Extract the lines up to and including the one that contains "(527, 86) = (459, 89): yellow", starting with the first line of the entries below, and omit the pictures.

Object state comparisons:
*-*-*

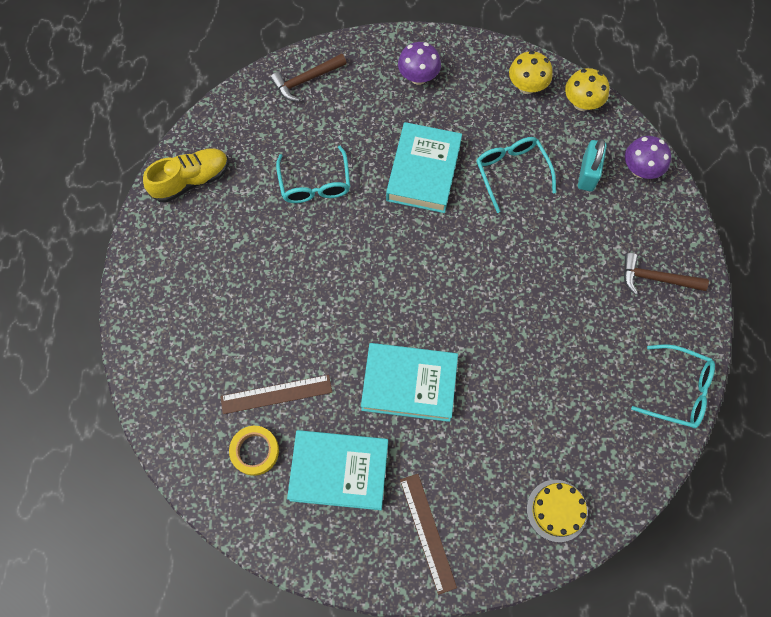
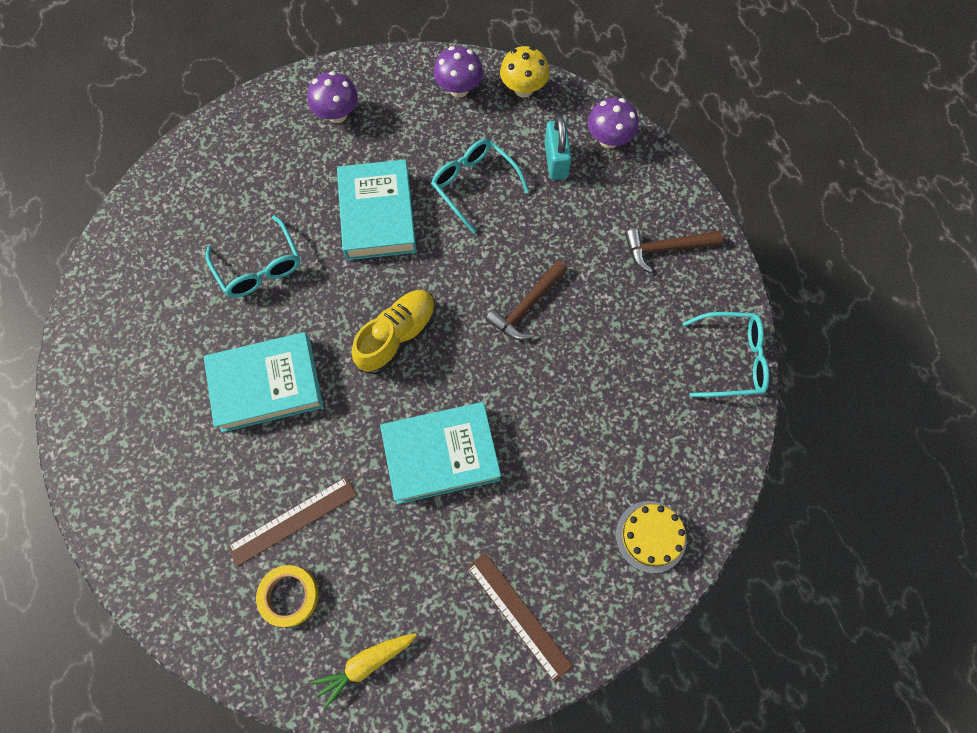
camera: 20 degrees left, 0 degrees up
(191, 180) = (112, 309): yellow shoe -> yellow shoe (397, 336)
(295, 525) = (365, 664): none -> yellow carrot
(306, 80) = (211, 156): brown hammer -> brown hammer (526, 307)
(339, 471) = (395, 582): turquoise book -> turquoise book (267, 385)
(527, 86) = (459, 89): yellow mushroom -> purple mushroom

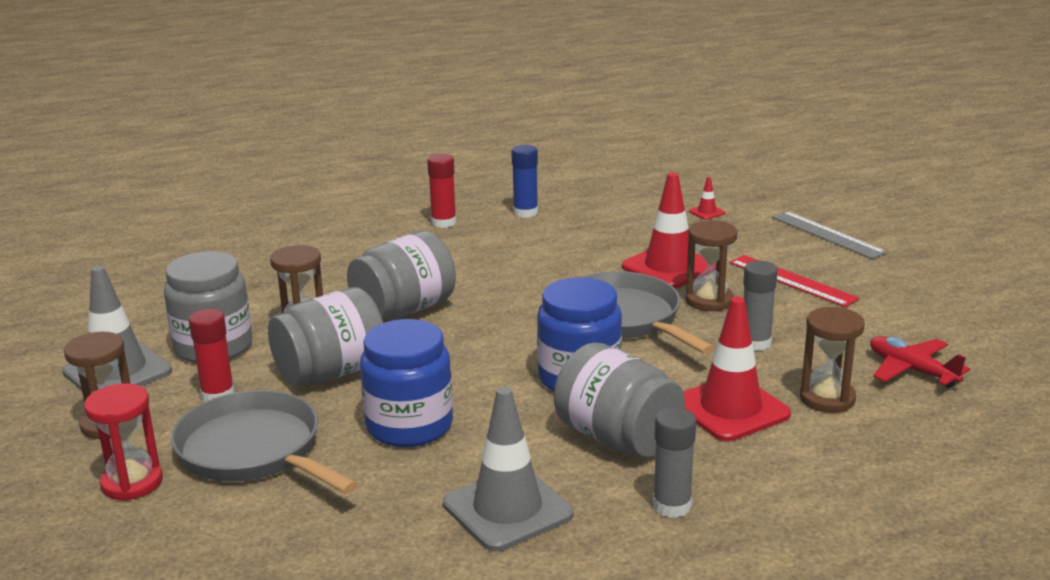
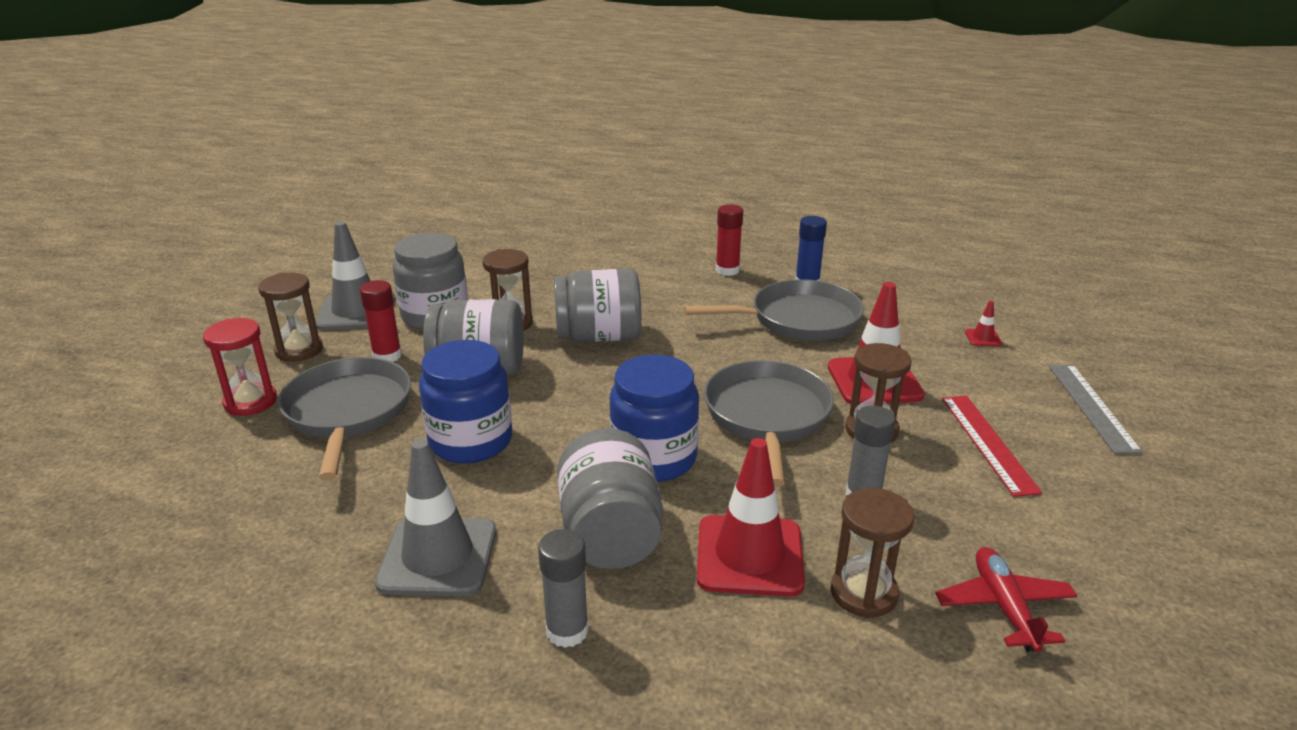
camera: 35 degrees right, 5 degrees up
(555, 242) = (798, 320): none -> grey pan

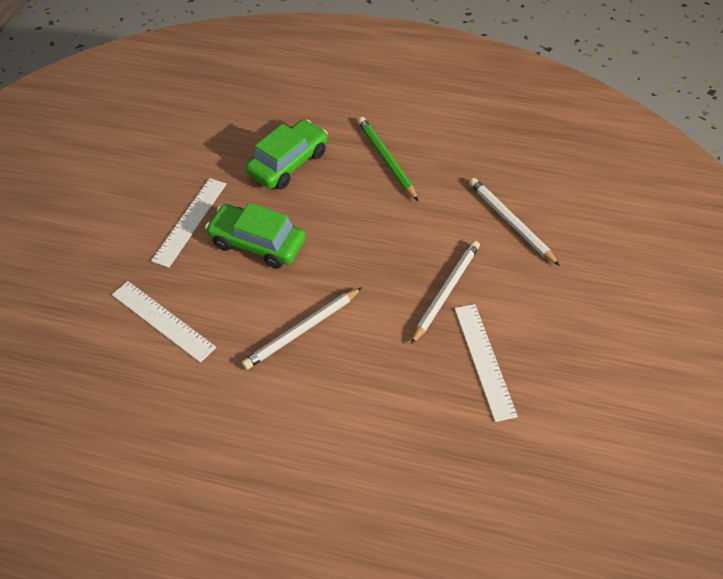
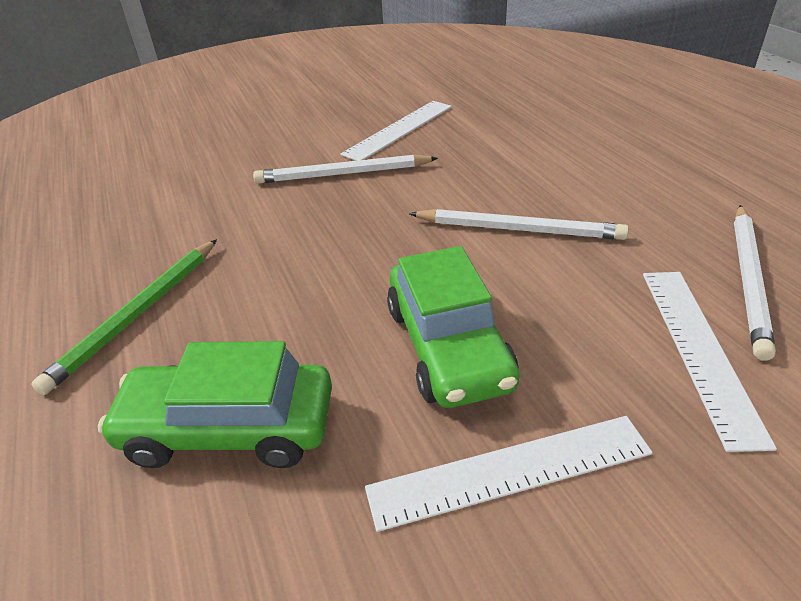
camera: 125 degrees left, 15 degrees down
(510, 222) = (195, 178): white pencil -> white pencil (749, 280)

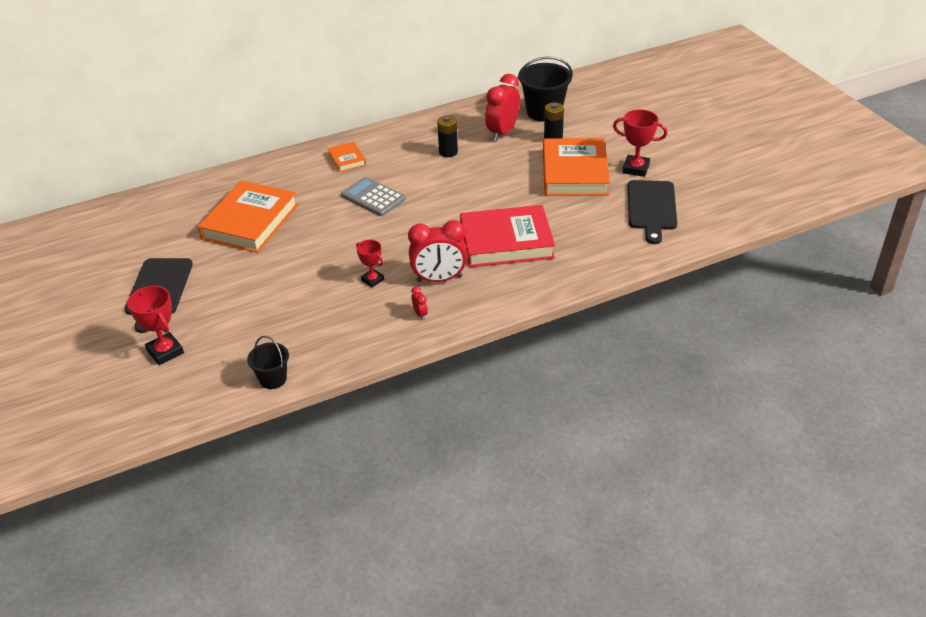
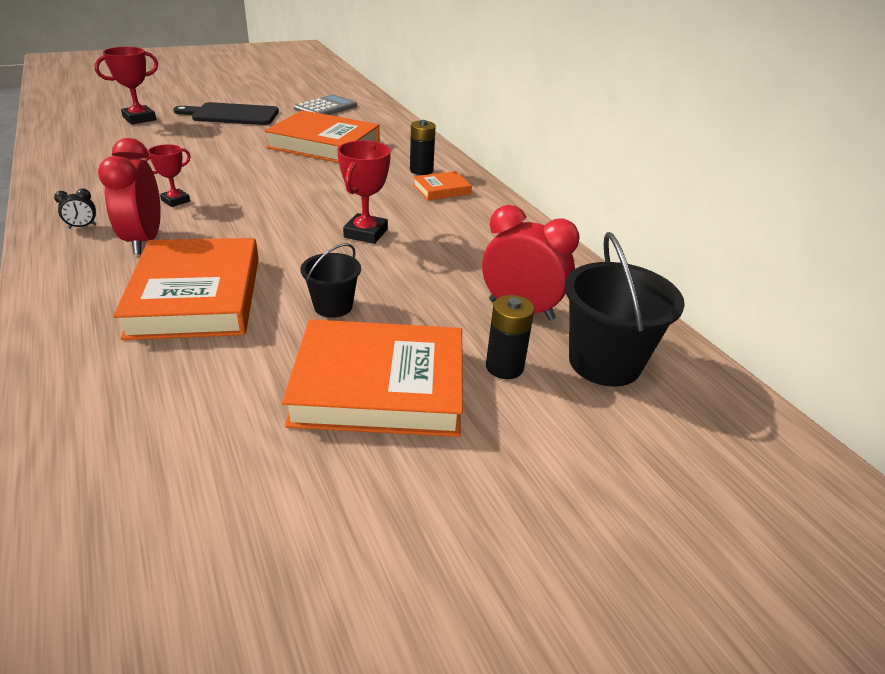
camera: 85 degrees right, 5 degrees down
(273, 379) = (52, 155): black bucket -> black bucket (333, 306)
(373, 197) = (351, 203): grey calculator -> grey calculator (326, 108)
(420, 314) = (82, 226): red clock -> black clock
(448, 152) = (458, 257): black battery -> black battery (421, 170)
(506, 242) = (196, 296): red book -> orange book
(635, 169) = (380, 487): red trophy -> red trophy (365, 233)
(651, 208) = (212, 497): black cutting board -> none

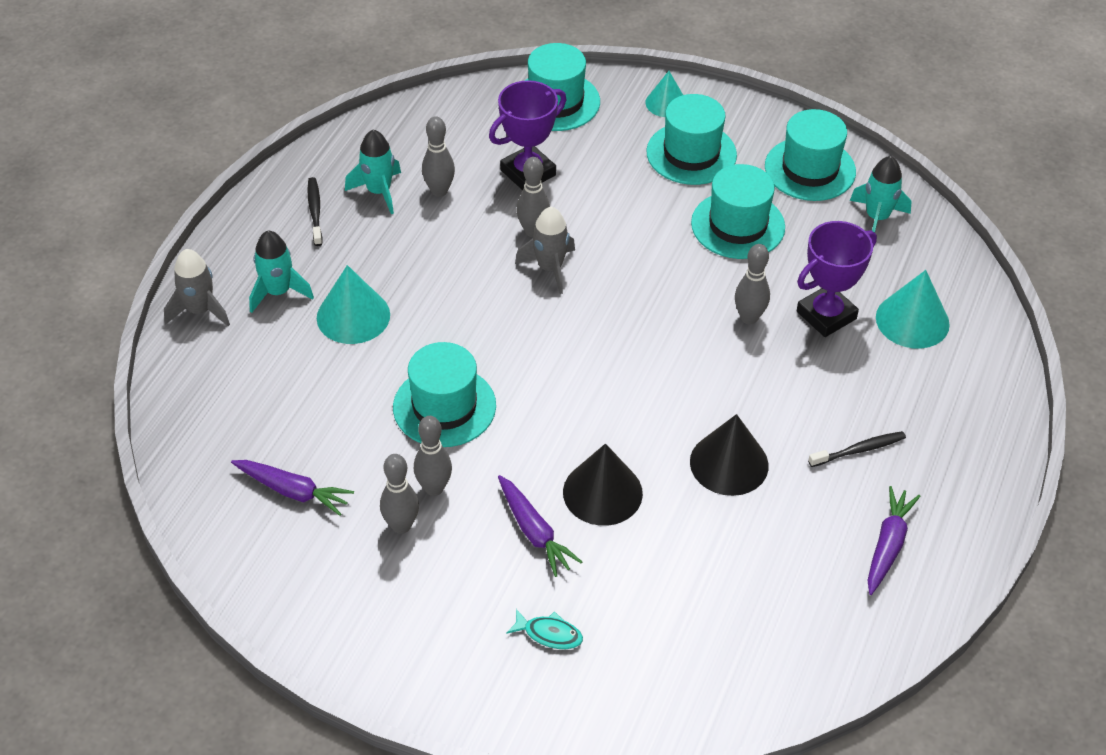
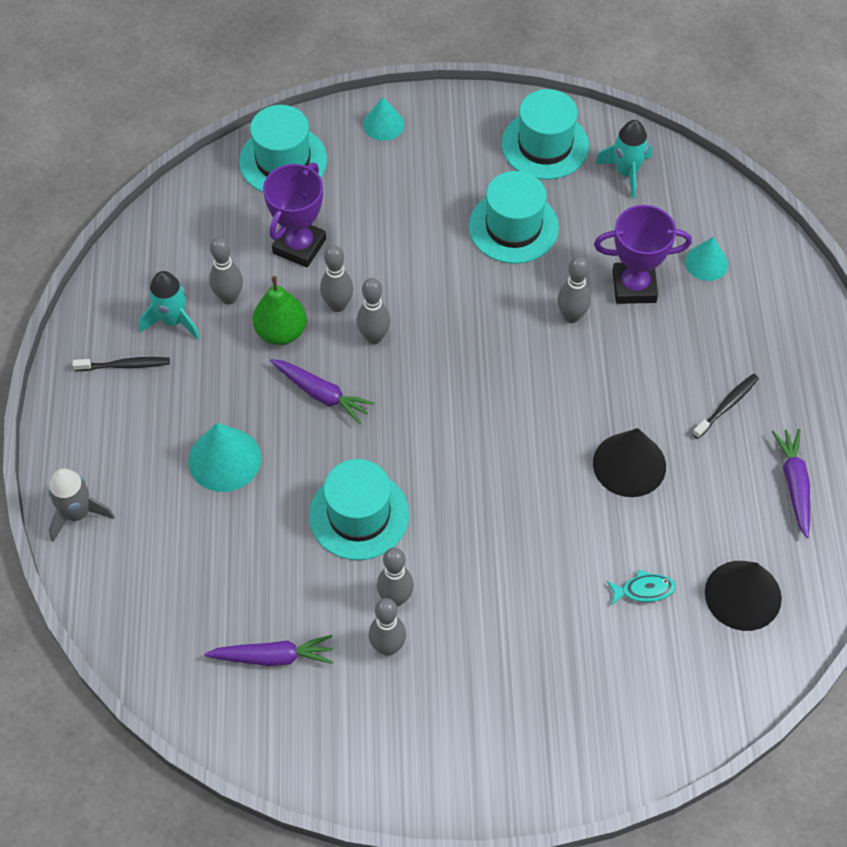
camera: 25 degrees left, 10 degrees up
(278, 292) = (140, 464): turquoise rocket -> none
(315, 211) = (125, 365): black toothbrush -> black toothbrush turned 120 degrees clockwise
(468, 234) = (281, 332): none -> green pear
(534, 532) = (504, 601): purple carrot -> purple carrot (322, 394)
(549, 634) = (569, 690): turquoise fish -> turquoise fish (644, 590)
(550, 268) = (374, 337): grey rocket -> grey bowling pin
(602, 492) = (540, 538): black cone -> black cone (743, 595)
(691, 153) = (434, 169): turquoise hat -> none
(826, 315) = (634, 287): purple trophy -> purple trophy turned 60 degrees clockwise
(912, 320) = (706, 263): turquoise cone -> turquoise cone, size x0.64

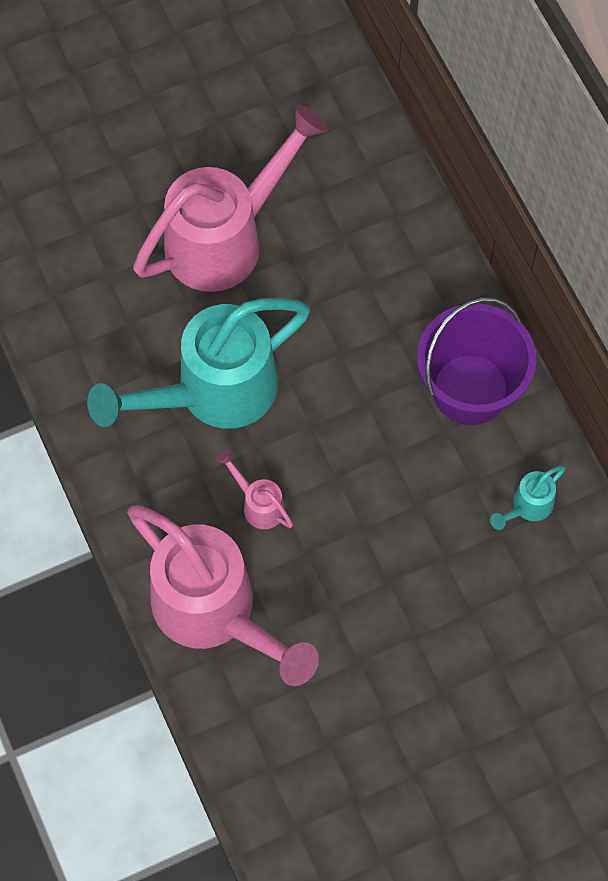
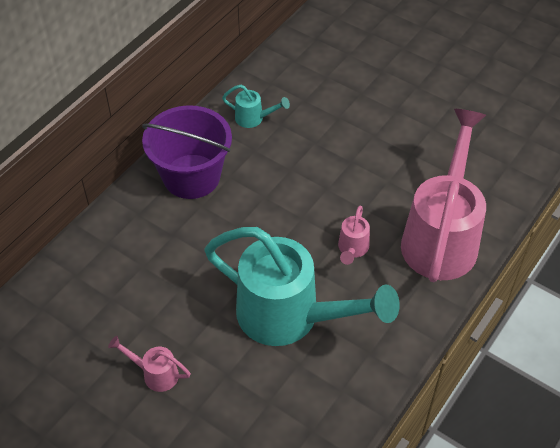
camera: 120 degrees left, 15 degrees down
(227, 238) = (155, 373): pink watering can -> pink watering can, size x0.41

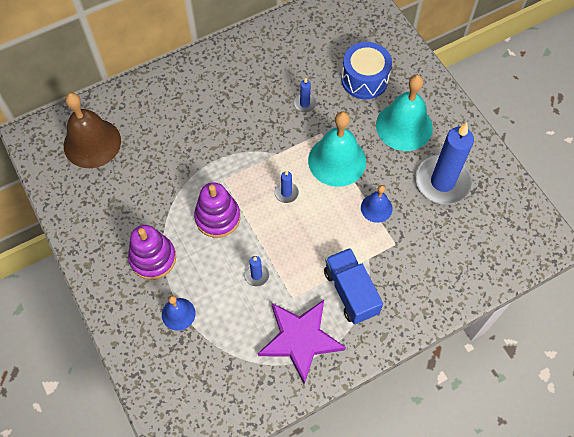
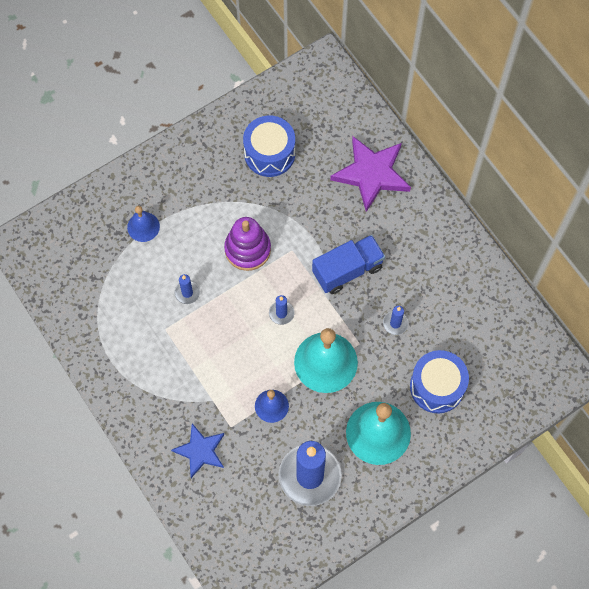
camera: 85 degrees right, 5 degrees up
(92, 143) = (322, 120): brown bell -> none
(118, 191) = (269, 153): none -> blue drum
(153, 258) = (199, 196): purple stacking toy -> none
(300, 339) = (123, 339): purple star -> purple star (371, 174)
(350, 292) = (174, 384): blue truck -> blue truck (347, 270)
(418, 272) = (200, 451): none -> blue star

*-*-*

ANSWER BOX ▸
camera: 20 degrees left, 0 degrees up
(191, 180) = (112, 309): yellow shoe -> yellow shoe (397, 336)
(295, 525) = (365, 664): none -> yellow carrot
(306, 80) = (211, 156): brown hammer -> brown hammer (526, 307)
(339, 471) = (395, 582): turquoise book -> turquoise book (267, 385)
(527, 86) = (459, 89): yellow mushroom -> purple mushroom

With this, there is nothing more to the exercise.